• [The problem]
Only the text belongs in the copy: retype each record exactly as it appears.

• [Exercise data]
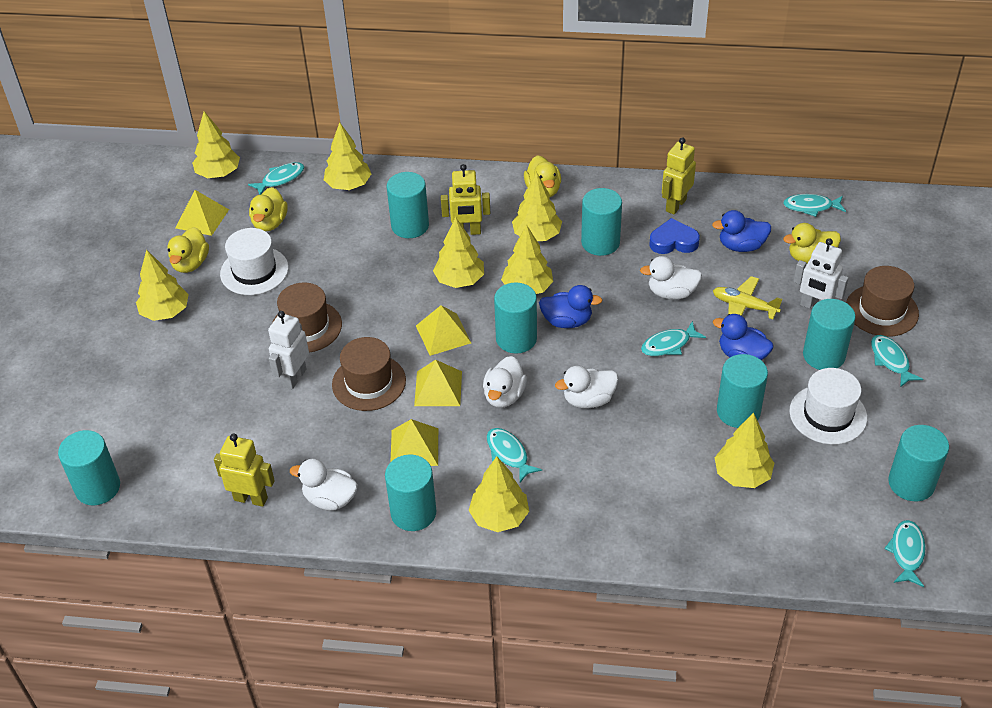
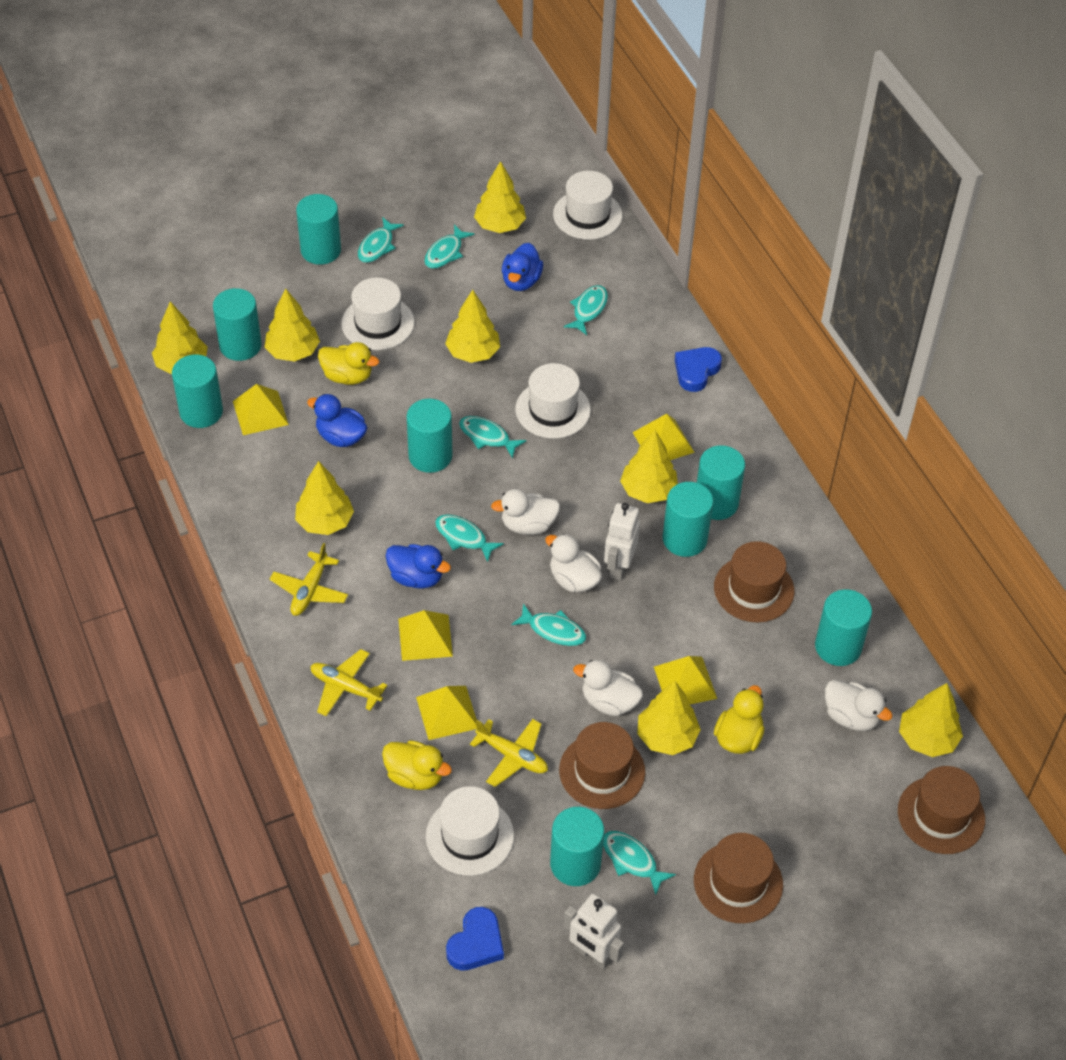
blue heart: 1 -> 2
brown hat: 3 -> 4
turquoise fish: 6 -> 7
white hat: 2 -> 4
yellow duck: 4 -> 3
yellow plane: 1 -> 3
yellow pyramid: 4 -> 5
yellow robot: 3 -> 0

• [Solution below]
blue heart: 1 -> 2
brown hat: 3 -> 4
turquoise fish: 6 -> 7
white hat: 2 -> 4
yellow duck: 4 -> 3
yellow plane: 1 -> 3
yellow pyramid: 4 -> 5
yellow robot: 3 -> 0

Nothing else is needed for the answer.